### What this task involves
Report the count of lines in the records below that hold the word "none", omitting everything but the number.

***** Exercise input

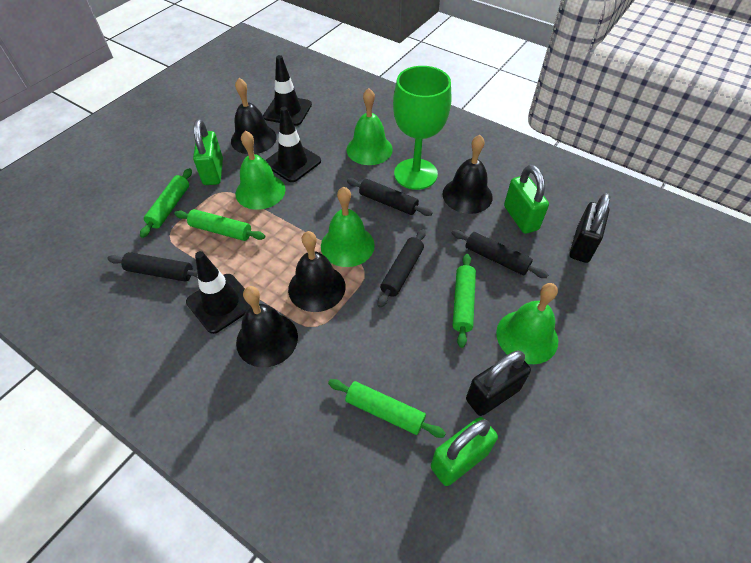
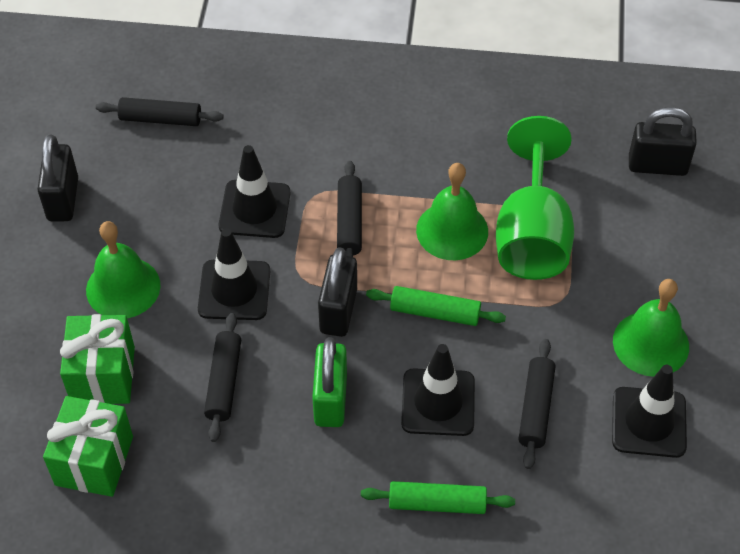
black bell: [231,78,277,154] [236,286,298,367] [288,231,346,312] [443,135,493,214] = 4 -> none = 0
black padlock: [466,350,531,416] [570,193,610,263] = 2 -> [37,134,78,221] [318,247,357,337] [629,107,697,176] = 3
black traffic cone: [186,251,251,334] [263,55,312,126] [265,107,321,182] = 3 -> [198,228,270,320] [219,145,291,238] [401,344,475,436] [612,365,687,458] = 4
green bell: [235,131,285,210] [321,186,375,267] [346,88,393,165] [496,283,558,364] = 4 -> [86,221,161,318] [416,163,488,260] [613,279,689,377] = 3
green gift: none = 0 -> [43,396,133,497] [60,314,135,404] = 2
green padlock: [193,119,223,185] [431,417,498,486] [504,165,549,234] = 3 -> [312,337,347,427] = 1
green rolling pin: [140,168,192,238] [174,209,265,241] [328,379,446,438] [453,254,476,348] = 4 -> [361,481,515,514] [366,286,506,326] = 2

**********

### Response
2